● Stored records

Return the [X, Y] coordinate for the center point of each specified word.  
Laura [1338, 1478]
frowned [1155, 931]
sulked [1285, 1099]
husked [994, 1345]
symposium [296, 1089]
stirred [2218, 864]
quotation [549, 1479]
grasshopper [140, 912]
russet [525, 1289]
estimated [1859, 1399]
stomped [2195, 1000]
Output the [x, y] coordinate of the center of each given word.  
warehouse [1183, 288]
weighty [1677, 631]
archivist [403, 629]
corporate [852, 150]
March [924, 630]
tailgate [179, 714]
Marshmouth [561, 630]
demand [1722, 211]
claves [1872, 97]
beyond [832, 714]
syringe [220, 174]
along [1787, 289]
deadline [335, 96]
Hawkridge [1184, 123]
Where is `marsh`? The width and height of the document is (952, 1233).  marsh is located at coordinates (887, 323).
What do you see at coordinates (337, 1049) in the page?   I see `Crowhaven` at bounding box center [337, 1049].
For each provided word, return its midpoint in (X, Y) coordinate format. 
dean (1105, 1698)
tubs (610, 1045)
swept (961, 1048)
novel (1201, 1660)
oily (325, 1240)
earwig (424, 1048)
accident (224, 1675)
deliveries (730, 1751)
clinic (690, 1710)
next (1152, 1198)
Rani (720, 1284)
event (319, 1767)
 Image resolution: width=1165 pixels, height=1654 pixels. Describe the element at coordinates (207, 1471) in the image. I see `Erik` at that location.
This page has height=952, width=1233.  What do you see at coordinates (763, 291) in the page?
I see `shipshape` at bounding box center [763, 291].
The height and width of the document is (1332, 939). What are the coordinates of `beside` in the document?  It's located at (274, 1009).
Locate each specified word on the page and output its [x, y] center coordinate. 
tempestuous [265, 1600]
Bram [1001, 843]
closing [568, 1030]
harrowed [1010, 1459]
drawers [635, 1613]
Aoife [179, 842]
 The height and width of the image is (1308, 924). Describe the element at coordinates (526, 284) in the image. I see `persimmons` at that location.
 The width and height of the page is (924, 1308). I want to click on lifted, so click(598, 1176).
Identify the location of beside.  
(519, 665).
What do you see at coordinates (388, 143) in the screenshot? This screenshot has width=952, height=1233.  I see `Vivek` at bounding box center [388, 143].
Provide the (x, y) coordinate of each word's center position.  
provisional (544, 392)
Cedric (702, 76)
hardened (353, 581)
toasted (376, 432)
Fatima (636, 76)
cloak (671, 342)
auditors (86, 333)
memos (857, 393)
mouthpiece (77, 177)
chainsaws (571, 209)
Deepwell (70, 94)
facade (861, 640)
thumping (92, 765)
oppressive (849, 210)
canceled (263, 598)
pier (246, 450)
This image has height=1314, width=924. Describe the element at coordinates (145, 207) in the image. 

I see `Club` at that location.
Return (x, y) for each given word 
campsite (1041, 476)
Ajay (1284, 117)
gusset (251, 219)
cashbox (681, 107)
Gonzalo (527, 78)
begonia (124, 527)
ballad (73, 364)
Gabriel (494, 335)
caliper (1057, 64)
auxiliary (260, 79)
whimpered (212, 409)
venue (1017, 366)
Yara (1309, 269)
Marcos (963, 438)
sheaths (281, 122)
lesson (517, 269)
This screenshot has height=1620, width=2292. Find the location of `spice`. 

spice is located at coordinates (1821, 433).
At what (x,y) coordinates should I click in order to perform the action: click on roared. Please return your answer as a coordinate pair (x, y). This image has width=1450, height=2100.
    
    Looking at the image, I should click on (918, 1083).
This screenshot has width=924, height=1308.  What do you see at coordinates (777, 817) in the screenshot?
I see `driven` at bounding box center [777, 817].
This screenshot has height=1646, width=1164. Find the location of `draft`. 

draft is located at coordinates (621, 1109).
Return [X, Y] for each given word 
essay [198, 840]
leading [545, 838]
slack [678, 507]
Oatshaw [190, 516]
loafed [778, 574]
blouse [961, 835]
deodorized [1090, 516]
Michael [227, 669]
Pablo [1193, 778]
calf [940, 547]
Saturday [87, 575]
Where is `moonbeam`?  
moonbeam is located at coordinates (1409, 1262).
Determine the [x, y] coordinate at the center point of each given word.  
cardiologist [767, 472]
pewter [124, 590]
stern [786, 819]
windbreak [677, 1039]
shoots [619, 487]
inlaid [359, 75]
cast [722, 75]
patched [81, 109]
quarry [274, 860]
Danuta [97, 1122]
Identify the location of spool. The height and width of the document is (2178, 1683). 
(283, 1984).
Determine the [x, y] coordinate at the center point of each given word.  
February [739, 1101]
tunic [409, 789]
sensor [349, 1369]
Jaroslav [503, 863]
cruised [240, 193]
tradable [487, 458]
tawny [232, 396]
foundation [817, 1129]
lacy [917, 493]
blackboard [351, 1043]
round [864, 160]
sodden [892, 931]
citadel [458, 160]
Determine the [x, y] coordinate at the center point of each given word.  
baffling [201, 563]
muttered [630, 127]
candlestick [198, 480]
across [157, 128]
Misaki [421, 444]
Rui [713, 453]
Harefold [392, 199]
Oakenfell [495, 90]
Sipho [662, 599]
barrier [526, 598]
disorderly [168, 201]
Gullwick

● Stated goal
Update the material above by changing each "center point" to "middle point", keeping every other line as it is.

● Output
Return the [X, Y] coordinate for the middle point of each specified word.  
Laura [1338, 1478]
frowned [1155, 931]
sulked [1285, 1099]
husked [994, 1345]
symposium [296, 1089]
stirred [2218, 864]
quotation [549, 1479]
grasshopper [140, 912]
russet [525, 1289]
estimated [1859, 1399]
stomped [2195, 1000]
Output the [x, y] coordinate of the center of each given word.  
warehouse [1183, 288]
weighty [1677, 631]
archivist [403, 629]
corporate [852, 150]
March [924, 630]
tailgate [179, 714]
Marshmouth [561, 630]
demand [1722, 211]
claves [1872, 97]
beyond [832, 714]
syringe [220, 174]
along [1787, 289]
deadline [335, 96]
Hawkridge [1184, 123]
Where is `marsh`? The width and height of the document is (952, 1233).  marsh is located at coordinates (887, 323).
What do you see at coordinates (337, 1049) in the page?   I see `Crowhaven` at bounding box center [337, 1049].
For each provided word, return its midpoint in (X, Y) coordinate format. 
dean (1105, 1698)
tubs (610, 1045)
swept (961, 1048)
novel (1201, 1660)
oily (325, 1240)
earwig (424, 1048)
accident (224, 1675)
deliveries (730, 1751)
clinic (690, 1710)
next (1152, 1198)
Rani (720, 1284)
event (319, 1767)
 Image resolution: width=1165 pixels, height=1654 pixels. Describe the element at coordinates (207, 1471) in the image. I see `Erik` at that location.
This page has height=952, width=1233.  What do you see at coordinates (763, 291) in the page?
I see `shipshape` at bounding box center [763, 291].
The height and width of the document is (1332, 939). What are the coordinates of `beside` in the document?  It's located at (274, 1009).
Locate each specified word on the page and output its [x, y] center coordinate. 
tempestuous [265, 1600]
Bram [1001, 843]
closing [568, 1030]
harrowed [1010, 1459]
drawers [635, 1613]
Aoife [179, 842]
 The height and width of the image is (1308, 924). Describe the element at coordinates (526, 284) in the image. I see `persimmons` at that location.
 The width and height of the page is (924, 1308). I want to click on lifted, so click(598, 1176).
Identify the location of beside.  
(519, 665).
What do you see at coordinates (388, 143) in the screenshot? This screenshot has width=952, height=1233.  I see `Vivek` at bounding box center [388, 143].
Provide the (x, y) coordinate of each word's center position.  
provisional (544, 392)
Cedric (702, 76)
hardened (353, 581)
toasted (376, 432)
Fatima (636, 76)
cloak (671, 342)
auditors (86, 333)
memos (857, 393)
mouthpiece (77, 177)
chainsaws (571, 209)
Deepwell (70, 94)
facade (861, 640)
thumping (92, 765)
oppressive (849, 210)
canceled (263, 598)
pier (246, 450)
This image has height=1314, width=924. Describe the element at coordinates (145, 207) in the image. 

I see `Club` at that location.
Return (x, y) for each given word 
campsite (1041, 476)
Ajay (1284, 117)
gusset (251, 219)
cashbox (681, 107)
Gonzalo (527, 78)
begonia (124, 527)
ballad (73, 364)
Gabriel (494, 335)
caliper (1057, 64)
auxiliary (260, 79)
whimpered (212, 409)
venue (1017, 366)
Yara (1309, 269)
Marcos (963, 438)
sheaths (281, 122)
lesson (517, 269)
This screenshot has height=1620, width=2292. Find the location of `spice`. 

spice is located at coordinates (1821, 433).
At what (x,y) coordinates should I click in order to perform the action: click on roared. Please return your answer as a coordinate pair (x, y). This image has width=1450, height=2100.
    
    Looking at the image, I should click on (918, 1083).
This screenshot has width=924, height=1308.  What do you see at coordinates (777, 817) in the screenshot?
I see `driven` at bounding box center [777, 817].
This screenshot has height=1646, width=1164. Find the location of `draft`. 

draft is located at coordinates (621, 1109).
Return [X, Y] for each given word 
essay [198, 840]
leading [545, 838]
slack [678, 507]
Oatshaw [190, 516]
loafed [778, 574]
blouse [961, 835]
deodorized [1090, 516]
Michael [227, 669]
Pablo [1193, 778]
calf [940, 547]
Saturday [87, 575]
Where is `moonbeam`?  
moonbeam is located at coordinates (1409, 1262).
Determine the [x, y] coordinate at the middle point of each given word.  
cardiologist [767, 472]
pewter [124, 590]
stern [786, 819]
windbreak [677, 1039]
shoots [619, 487]
inlaid [359, 75]
cast [722, 75]
patched [81, 109]
quarry [274, 860]
Danuta [97, 1122]
Identify the location of spool. The height and width of the document is (2178, 1683). 
(283, 1984).
Determine the [x, y] coordinate at the middle point of each given word.  
February [739, 1101]
tunic [409, 789]
sensor [349, 1369]
Jaroslav [503, 863]
cruised [240, 193]
tradable [487, 458]
tawny [232, 396]
foundation [817, 1129]
lacy [917, 493]
blackboard [351, 1043]
round [864, 160]
sodden [892, 931]
citadel [458, 160]
Determine the [x, y] coordinate at the middle point of each given word.  
baffling [201, 563]
muttered [630, 127]
candlestick [198, 480]
across [157, 128]
Misaki [421, 444]
Rui [713, 453]
Harefold [392, 199]
Oakenfell [495, 90]
Sipho [662, 599]
barrier [526, 598]
disorderly [168, 201]
Gullwick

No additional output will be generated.